▶ _EXERCISE OBJECTIVE_
Go through the material and copy each line that includes "minus".

▶ _MATERIAL TO PROCESS_
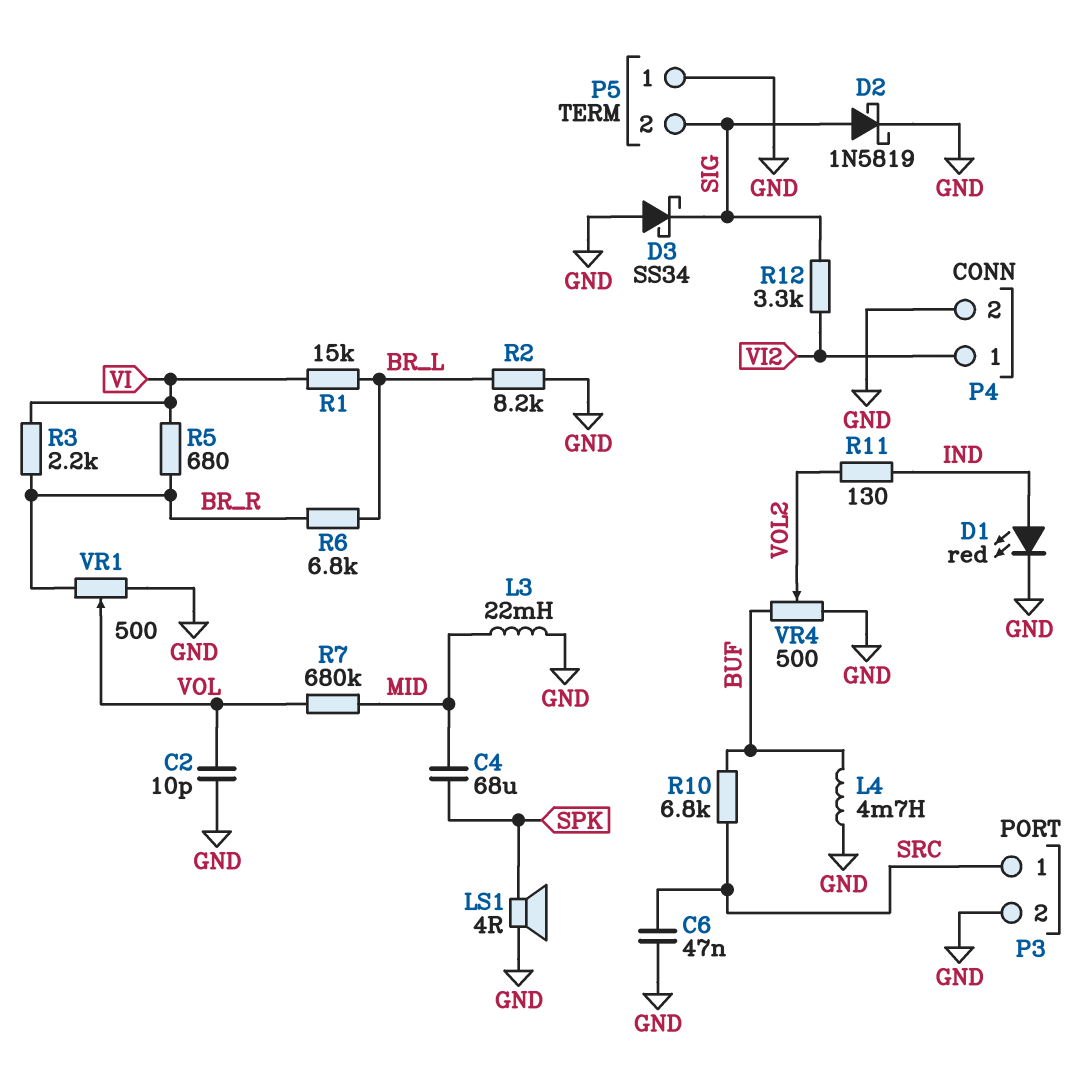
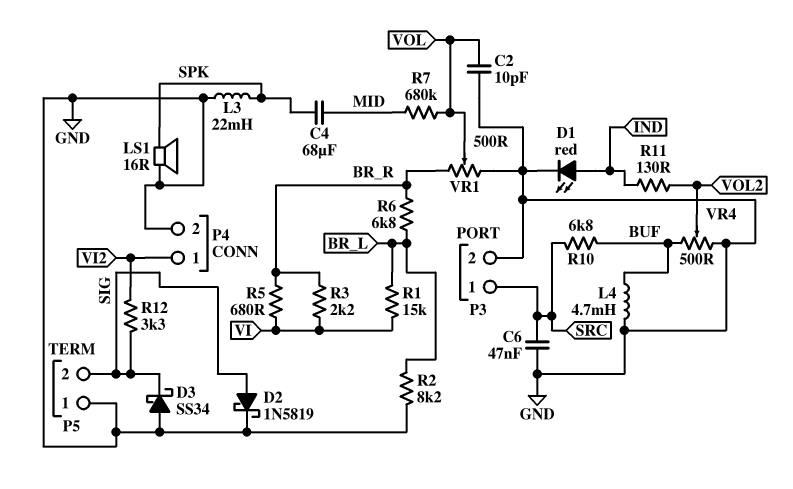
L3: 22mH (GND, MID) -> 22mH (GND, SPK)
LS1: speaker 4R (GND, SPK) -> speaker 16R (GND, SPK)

...

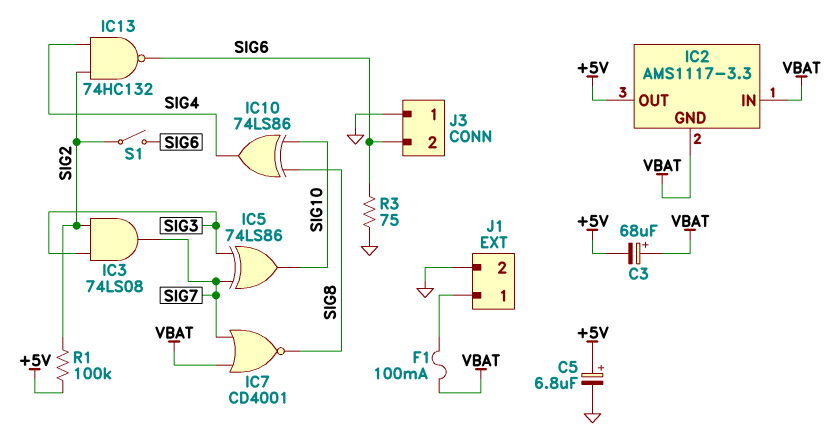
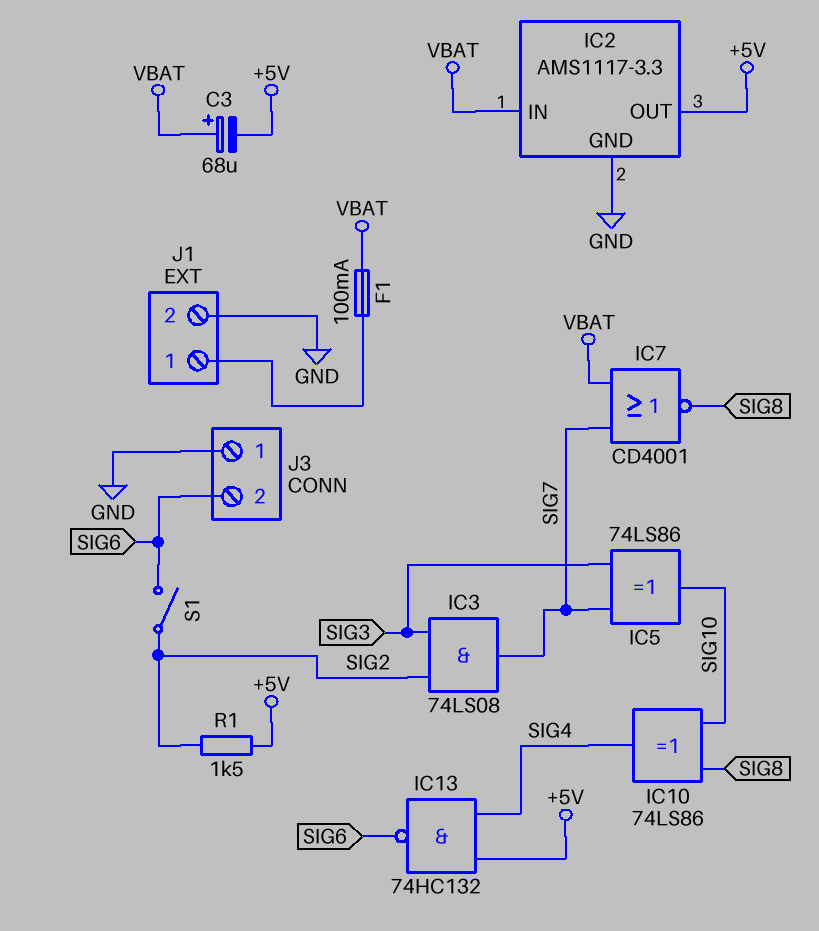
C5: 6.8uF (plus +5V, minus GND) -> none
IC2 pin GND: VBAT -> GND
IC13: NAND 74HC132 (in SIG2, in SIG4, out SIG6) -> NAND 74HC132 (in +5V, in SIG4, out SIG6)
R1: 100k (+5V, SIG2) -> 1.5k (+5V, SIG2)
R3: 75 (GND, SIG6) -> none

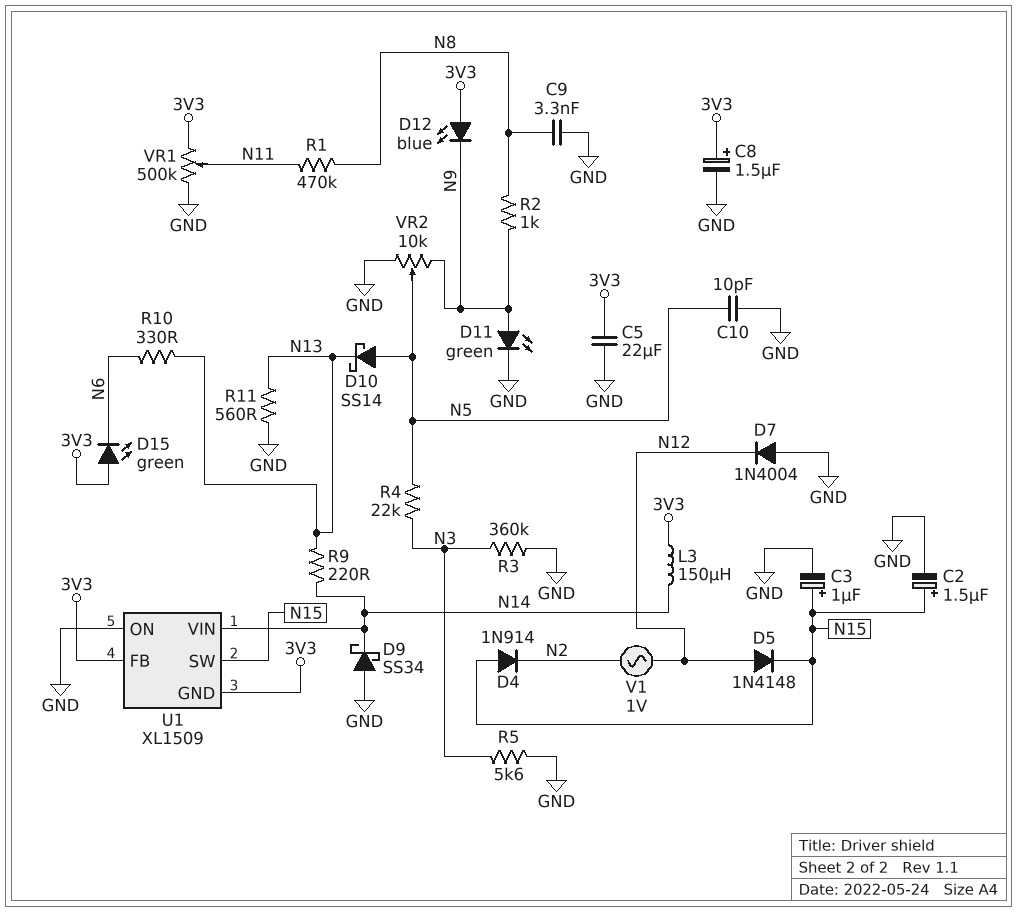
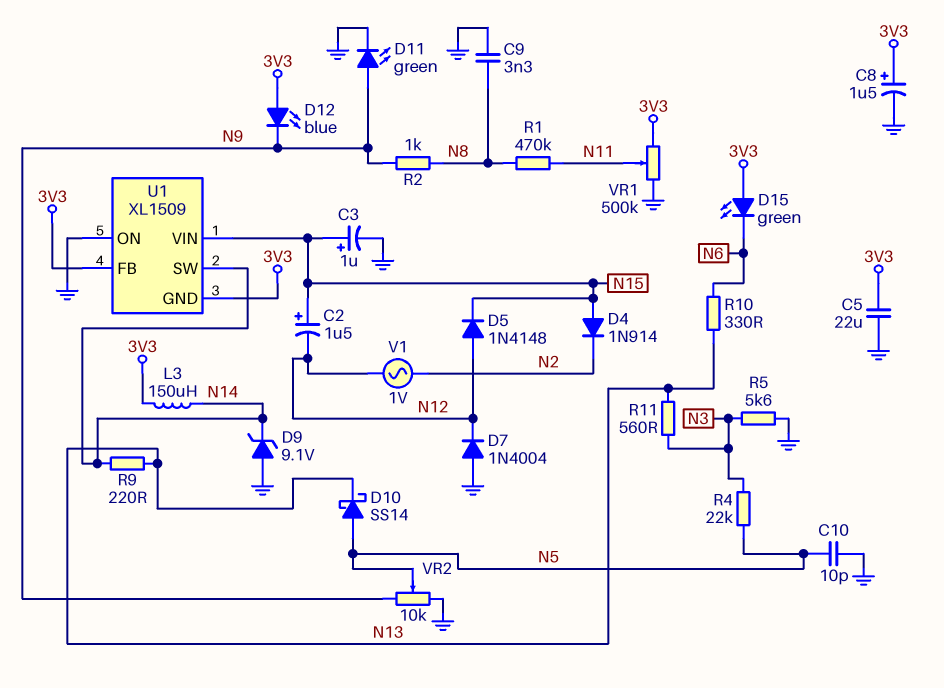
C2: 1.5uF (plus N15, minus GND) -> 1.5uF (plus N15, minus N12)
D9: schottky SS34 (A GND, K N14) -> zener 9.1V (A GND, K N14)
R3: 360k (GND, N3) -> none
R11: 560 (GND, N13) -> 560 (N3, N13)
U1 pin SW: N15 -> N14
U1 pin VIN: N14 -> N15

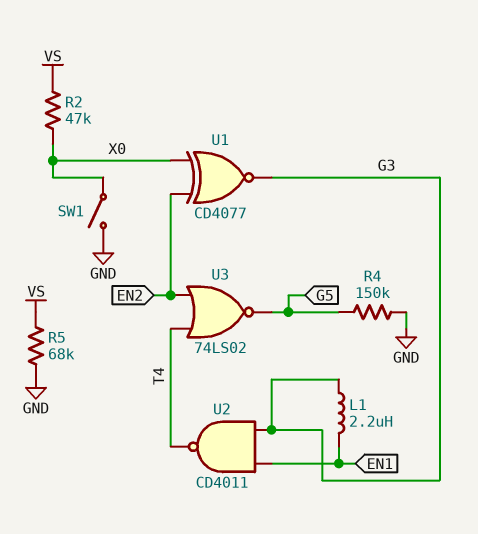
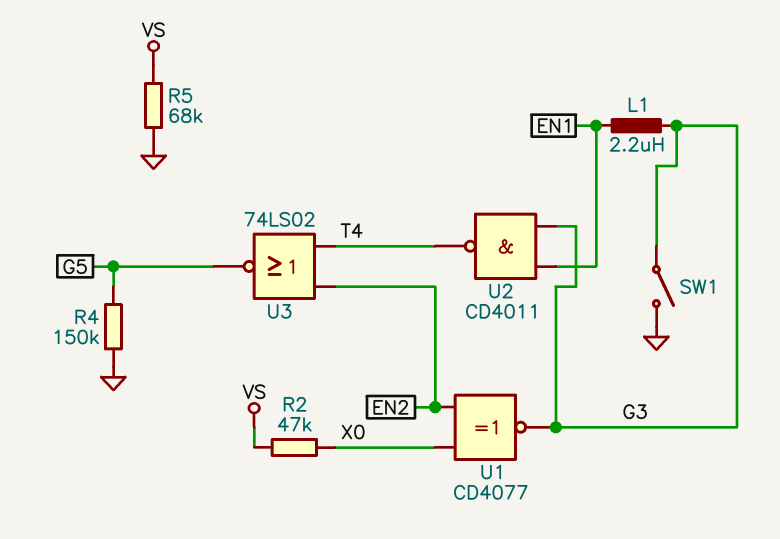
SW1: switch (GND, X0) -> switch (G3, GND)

==

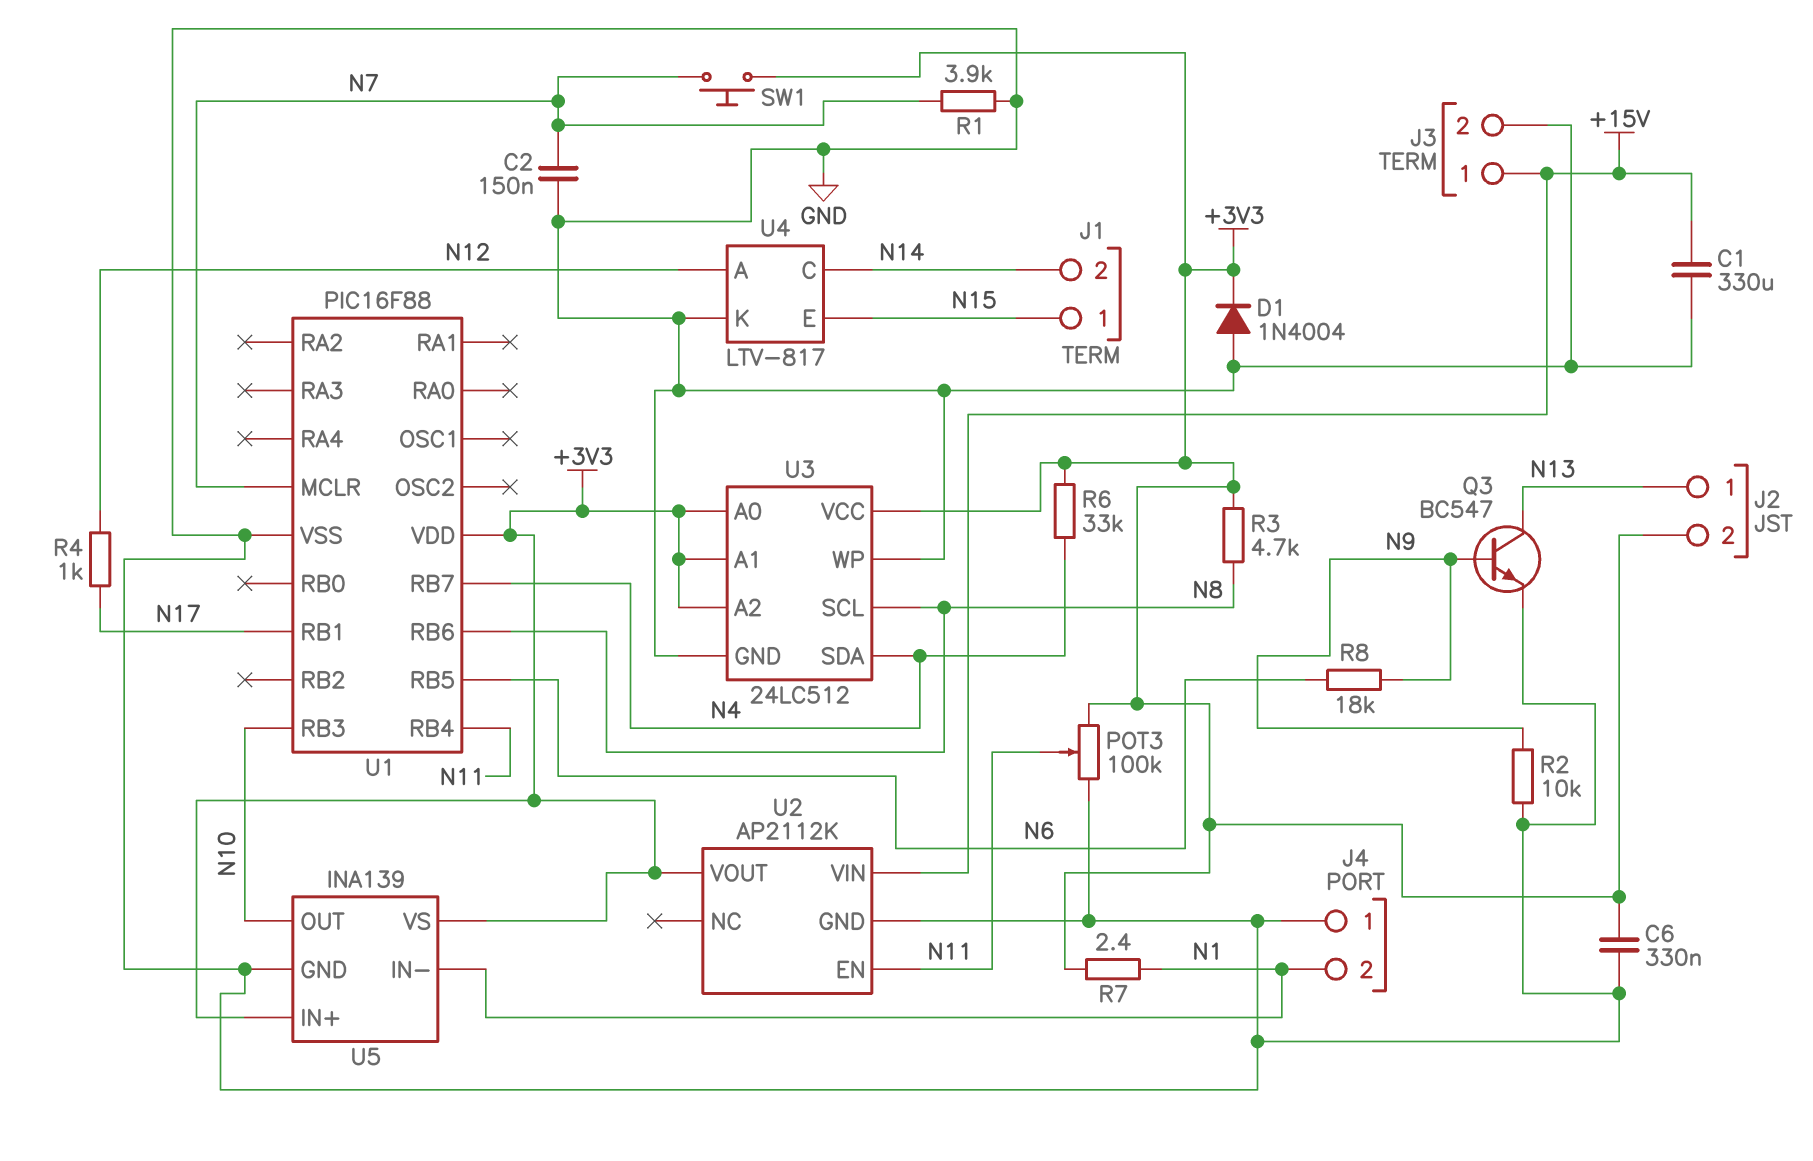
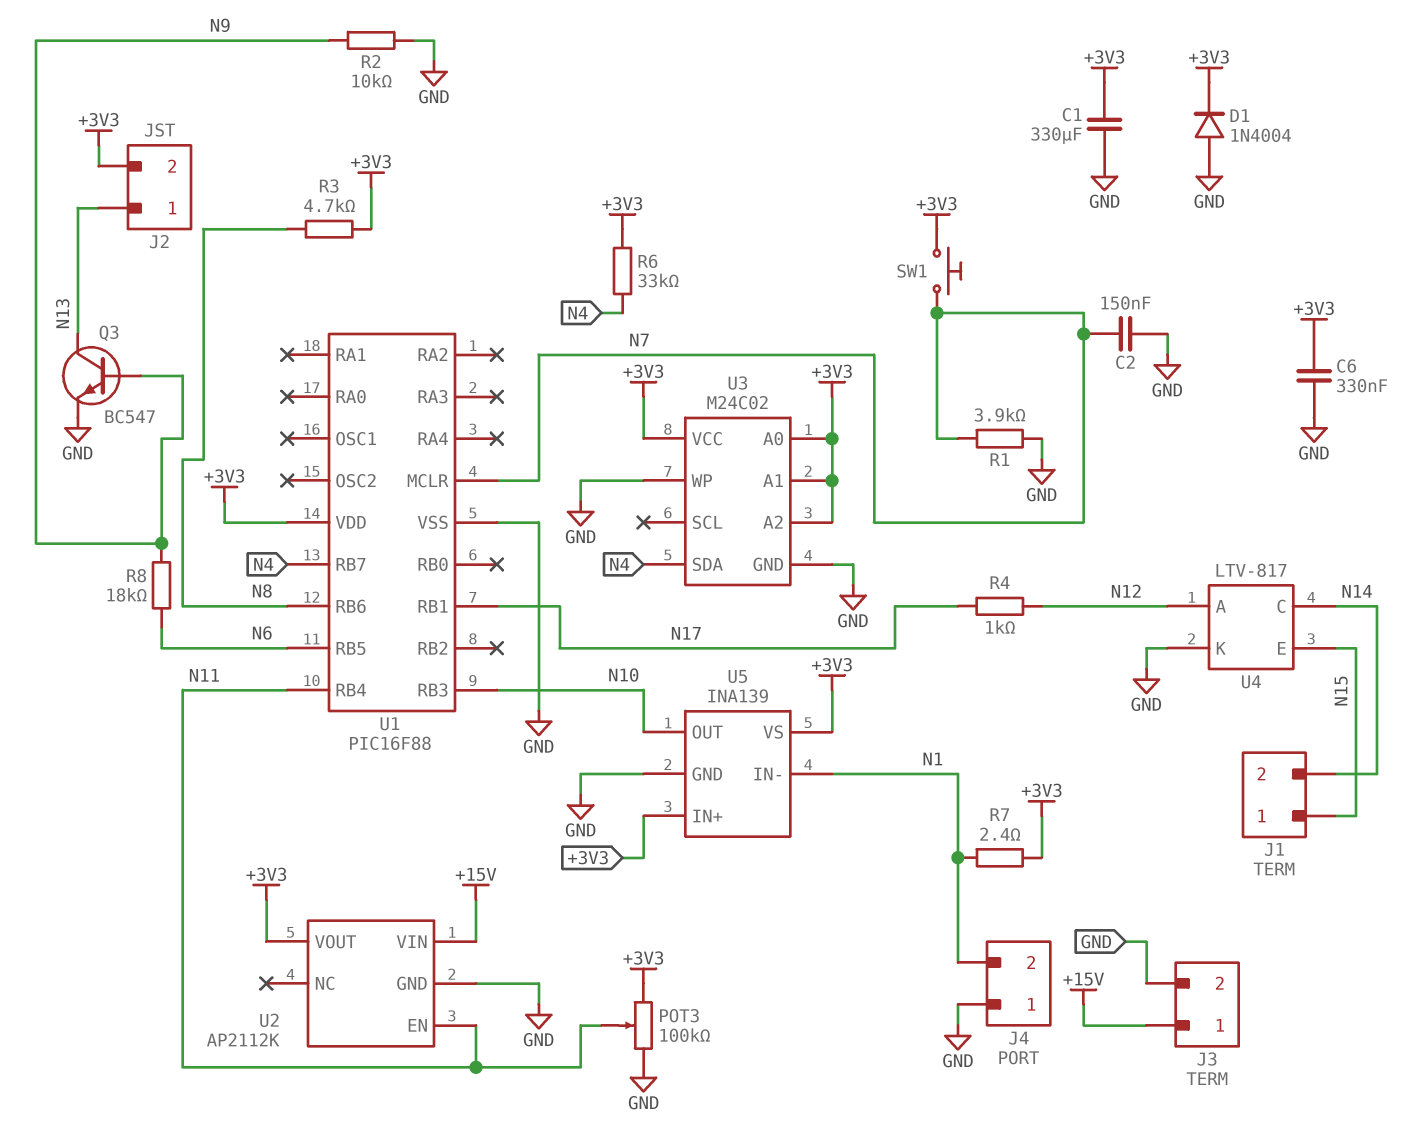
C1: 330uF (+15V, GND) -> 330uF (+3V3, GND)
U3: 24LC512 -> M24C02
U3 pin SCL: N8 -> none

▶ _EXERCISE RESULT_
C5: 6.8uF (plus +5V, minus GND) -> none
C2: 1.5uF (plus N15, minus GND) -> 1.5uF (plus N15, minus N12)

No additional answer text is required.